Image sequences with shape edits:
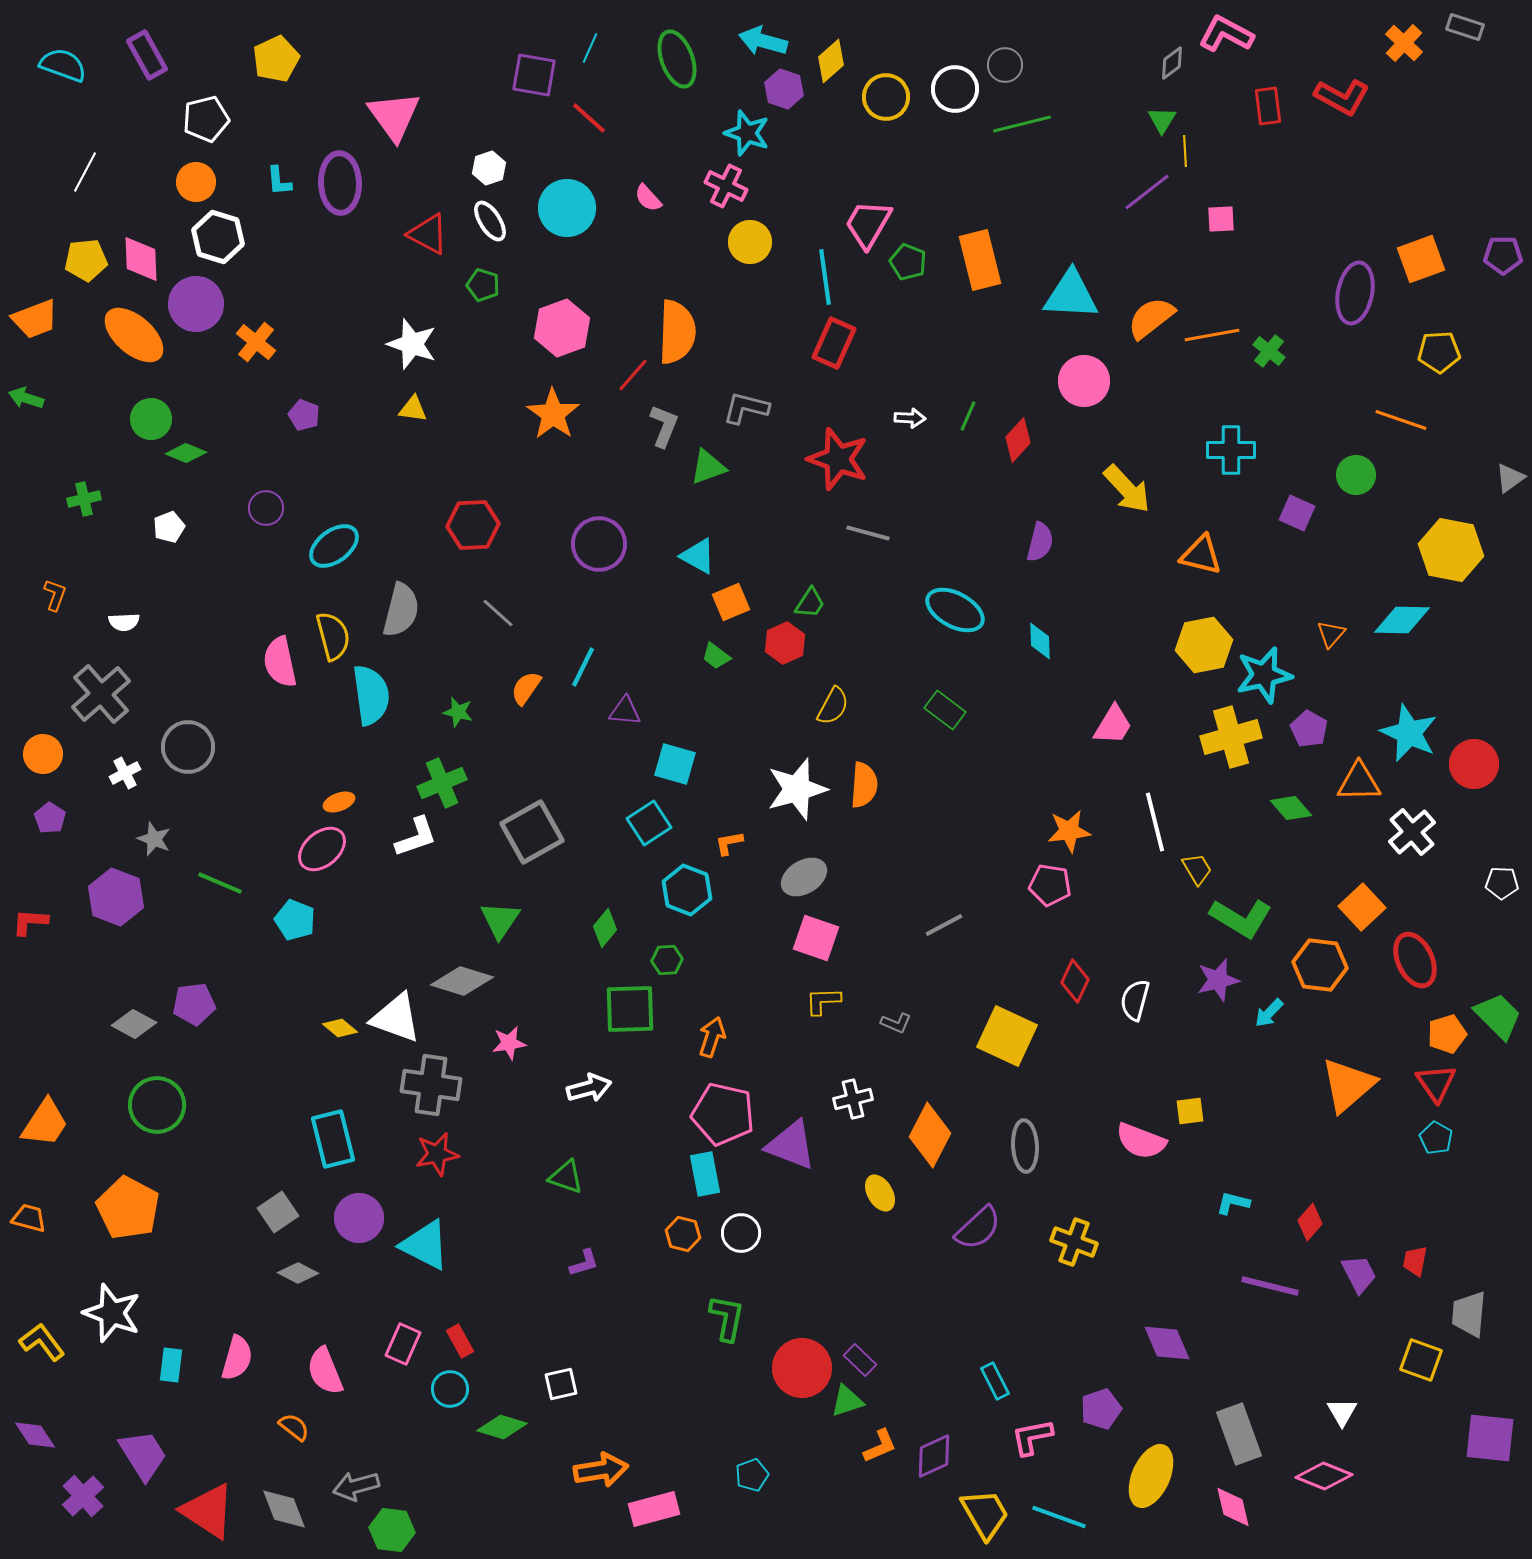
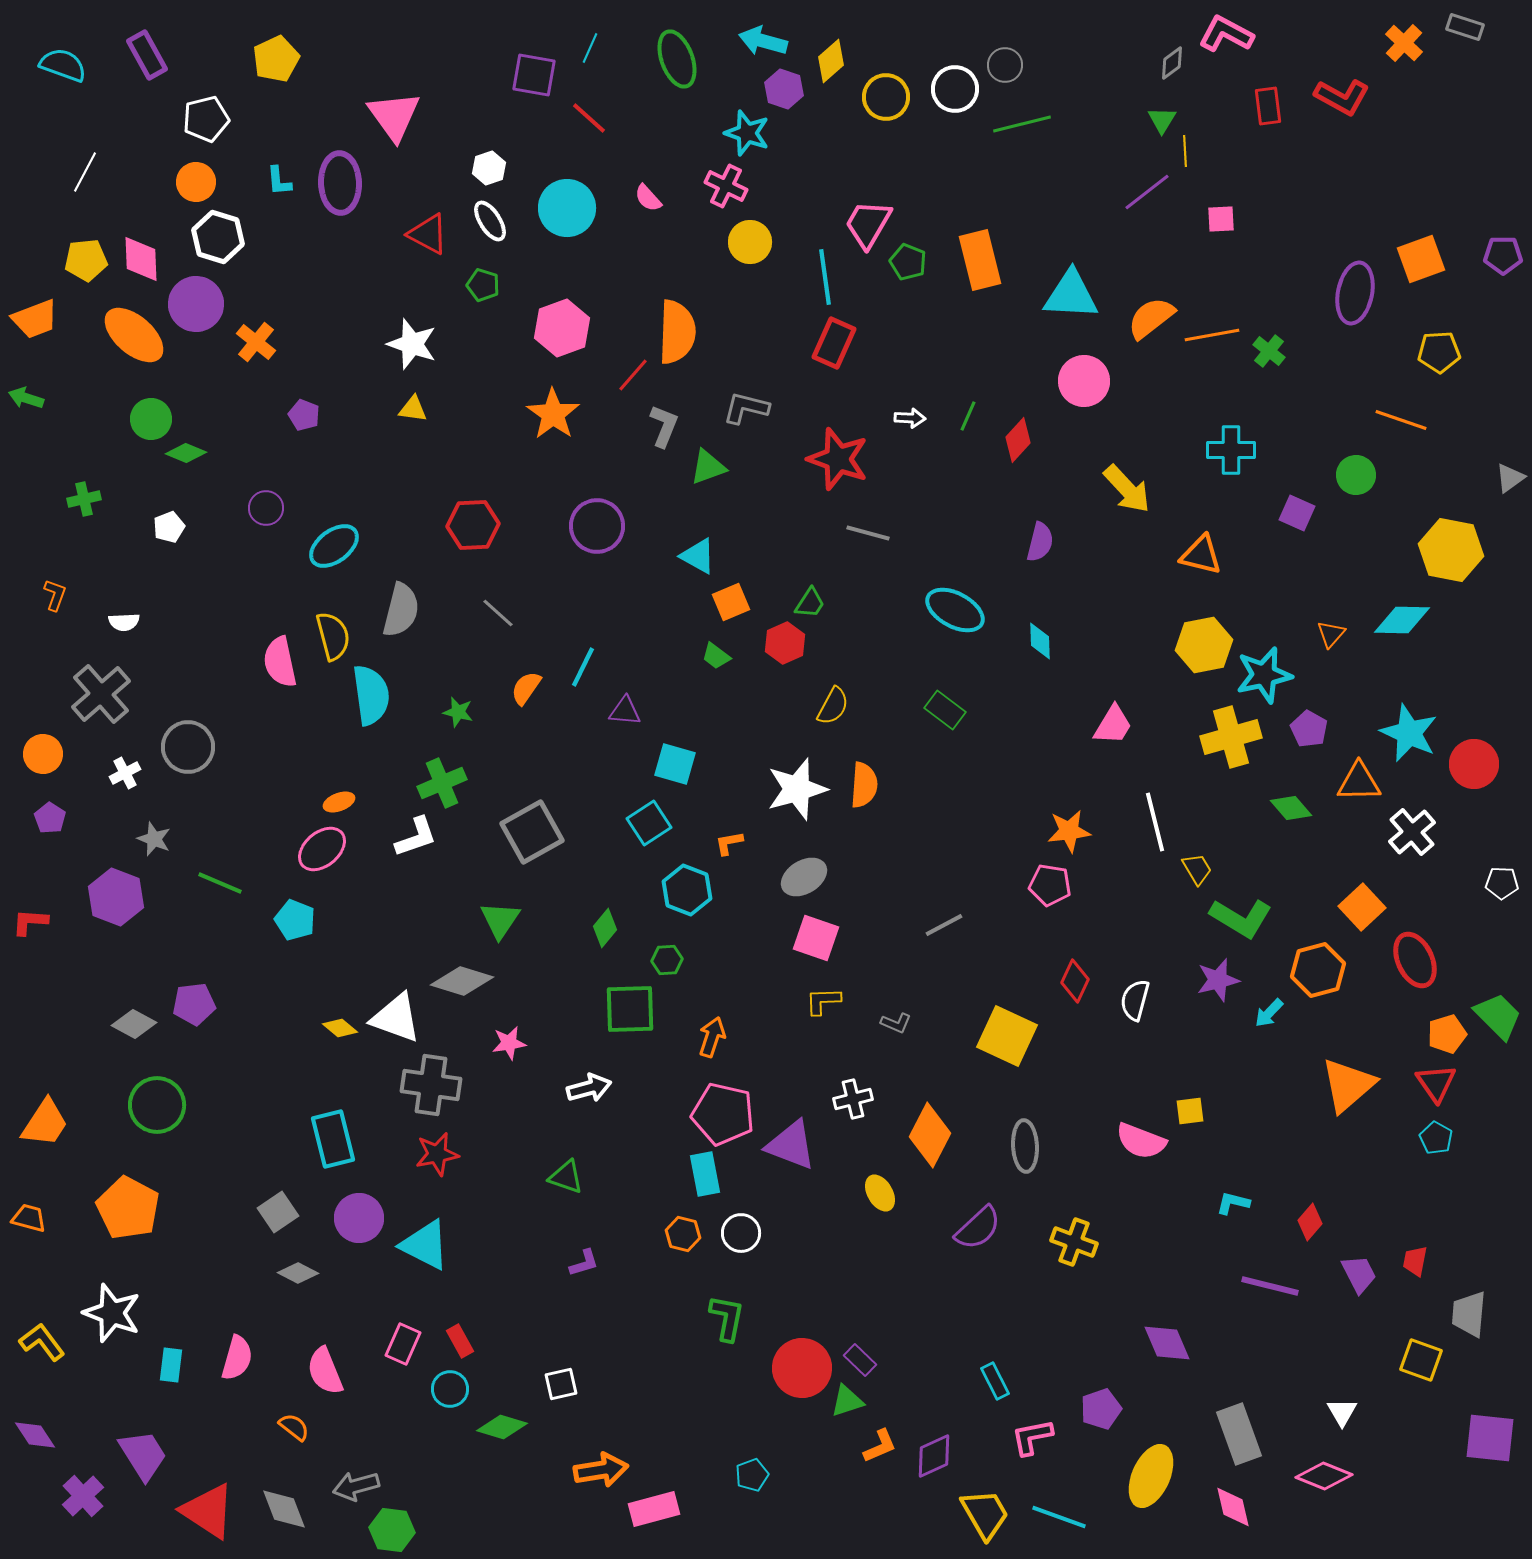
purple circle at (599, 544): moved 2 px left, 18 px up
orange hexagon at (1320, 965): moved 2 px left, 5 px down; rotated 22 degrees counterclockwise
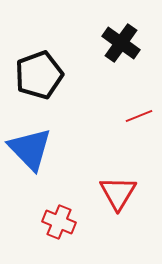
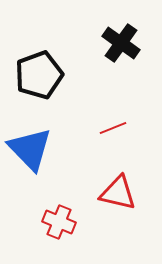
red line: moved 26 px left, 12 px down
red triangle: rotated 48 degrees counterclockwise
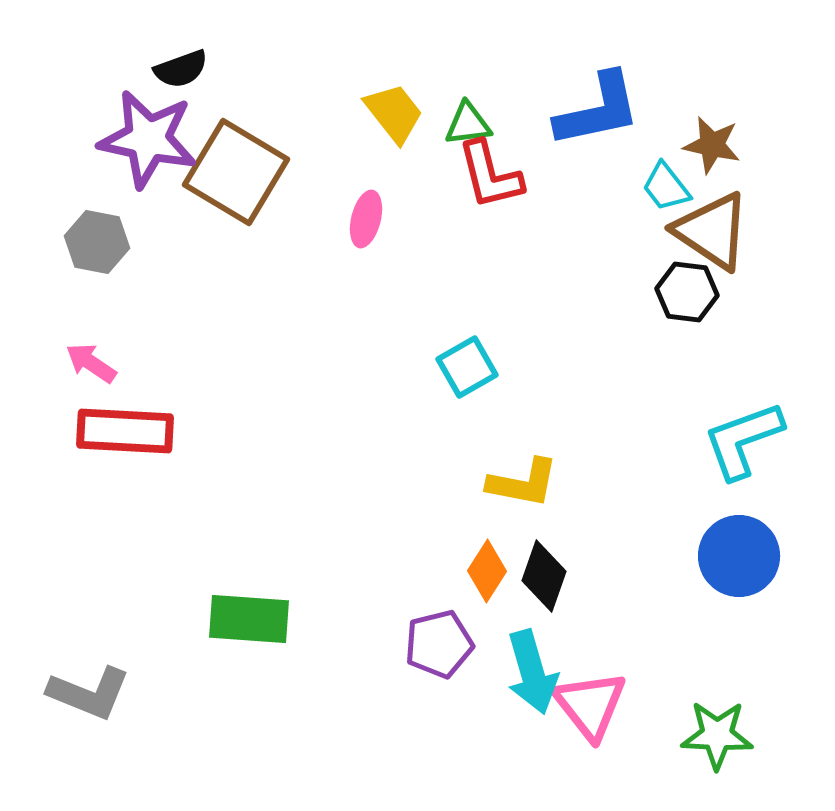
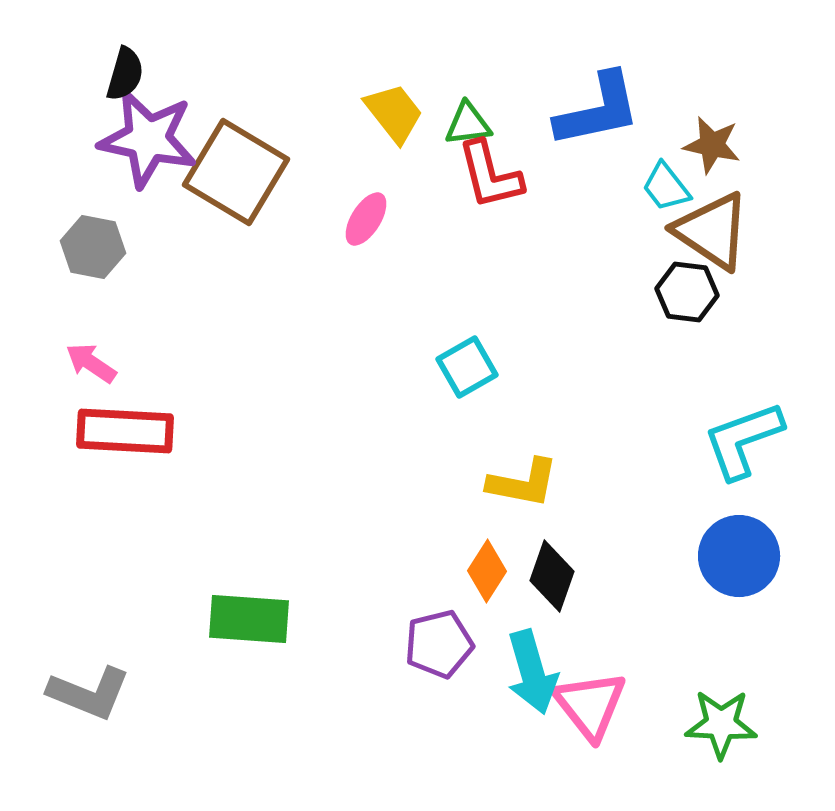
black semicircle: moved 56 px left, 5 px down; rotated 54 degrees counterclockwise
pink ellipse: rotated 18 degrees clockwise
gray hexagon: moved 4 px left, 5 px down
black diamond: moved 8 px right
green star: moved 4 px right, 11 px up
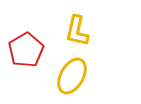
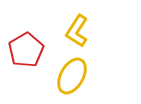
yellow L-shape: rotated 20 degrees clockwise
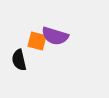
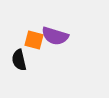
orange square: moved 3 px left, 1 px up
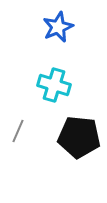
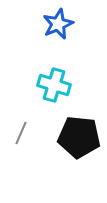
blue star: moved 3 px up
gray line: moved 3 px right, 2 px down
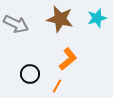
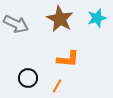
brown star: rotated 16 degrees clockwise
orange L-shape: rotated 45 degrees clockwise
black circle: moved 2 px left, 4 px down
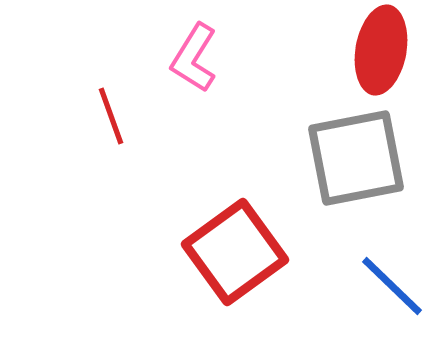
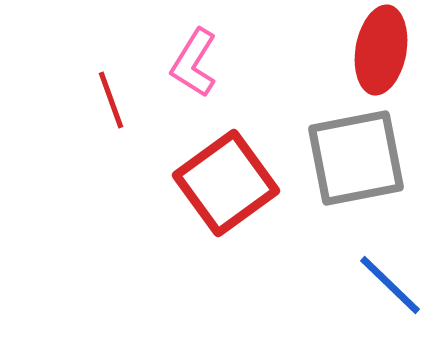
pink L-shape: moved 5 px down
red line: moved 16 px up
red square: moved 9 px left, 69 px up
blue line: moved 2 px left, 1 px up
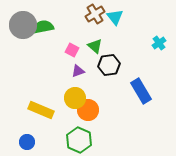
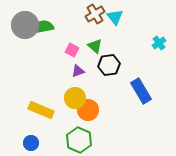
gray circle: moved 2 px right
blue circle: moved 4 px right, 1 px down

=== Task to carry out ===
Transcribe all the data word for word; the images stay out.

=== Reply ===
purple circle at (599, 544): moved 2 px left, 18 px up
orange hexagon at (1320, 965): moved 2 px left, 5 px down; rotated 22 degrees counterclockwise
red line: moved 26 px left, 12 px down
red triangle: rotated 48 degrees counterclockwise
black semicircle: moved 56 px left, 5 px down; rotated 54 degrees counterclockwise
pink ellipse: rotated 18 degrees clockwise
gray hexagon: moved 4 px left, 5 px down
black diamond: moved 8 px right
green star: moved 4 px right, 11 px up
yellow L-shape: rotated 20 degrees clockwise
orange square: moved 3 px left, 1 px up
blue star: moved 3 px up
gray line: moved 3 px right, 2 px down
brown star: rotated 16 degrees clockwise
orange L-shape: rotated 45 degrees clockwise
black circle: moved 2 px left, 4 px down
pink L-shape: moved 5 px down
red line: moved 16 px up
red square: moved 9 px left, 69 px up
blue line: moved 2 px left, 1 px up
gray circle: moved 2 px right
blue circle: moved 4 px right, 1 px down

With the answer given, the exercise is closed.